> TASK TO CARRY OUT
Look through the listing below for the line containing "[(436,257),(428,202),(337,215),(345,271),(436,257)]". Copy it and each line after it up to and including the line containing "[(394,354),(385,289),(309,300),(319,365),(394,354)]", exactly, leaving out pictures.

> WORKING DATA
####################
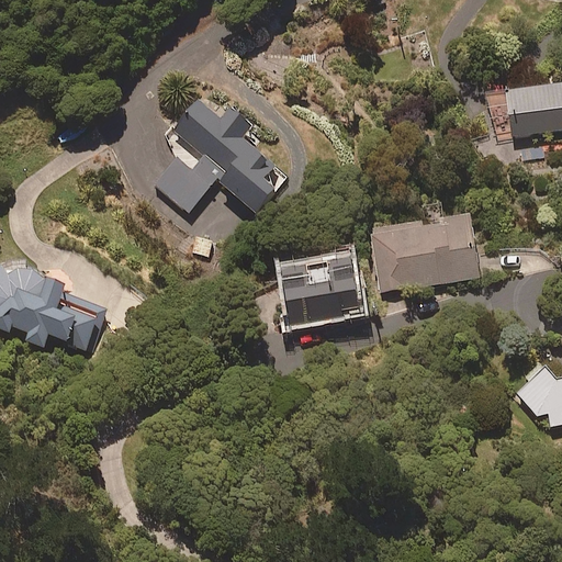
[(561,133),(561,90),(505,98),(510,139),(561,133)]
####################
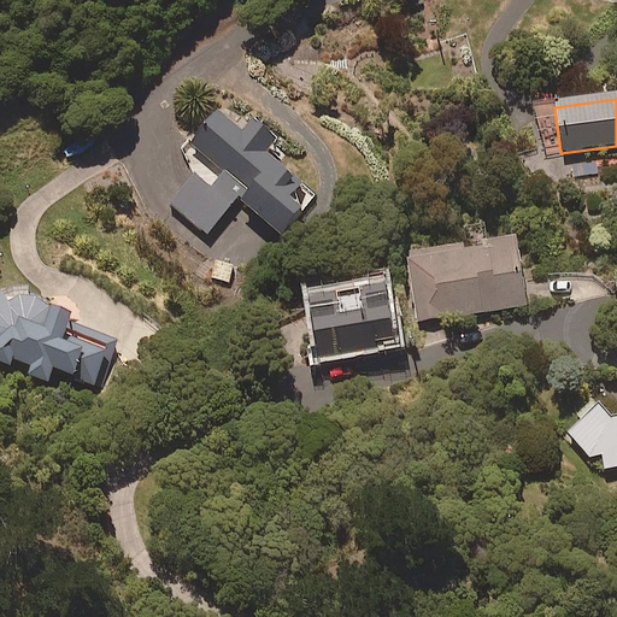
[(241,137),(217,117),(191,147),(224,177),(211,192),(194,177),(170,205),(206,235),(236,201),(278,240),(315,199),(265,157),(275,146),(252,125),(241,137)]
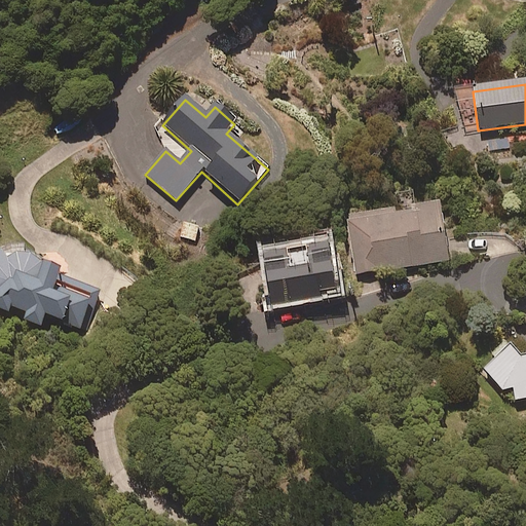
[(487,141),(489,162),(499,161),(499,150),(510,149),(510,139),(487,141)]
####################
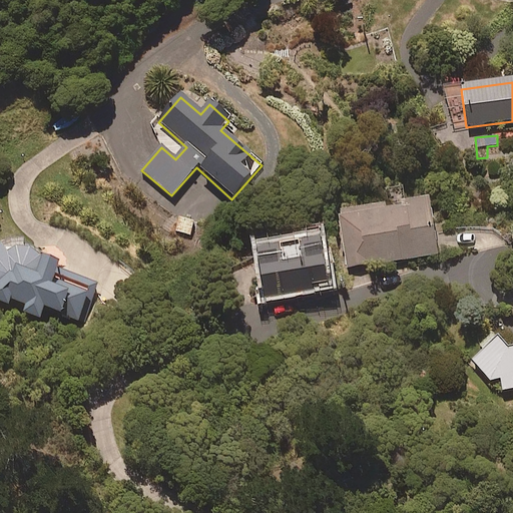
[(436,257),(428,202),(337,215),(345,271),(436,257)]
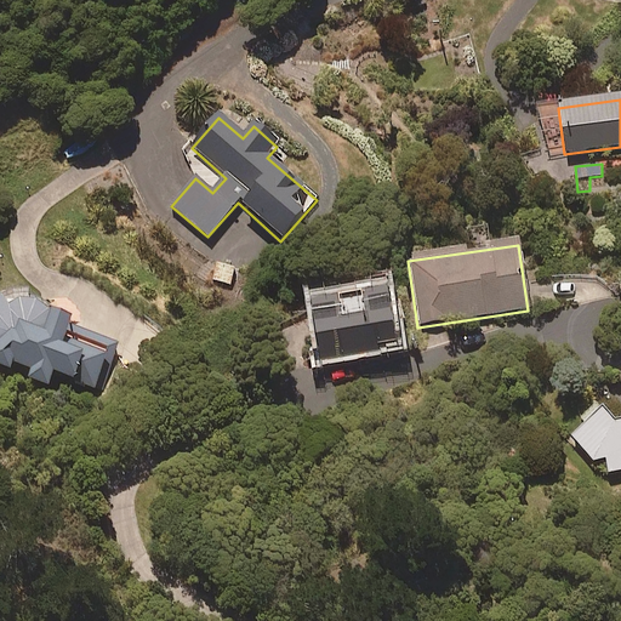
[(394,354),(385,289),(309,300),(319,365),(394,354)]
####################
> RESPONSE TO THIS EXERCISE
[(436,257),(428,202),(337,215),(345,271),(436,257)]
[(394,354),(385,289),(309,300),(319,365),(394,354)]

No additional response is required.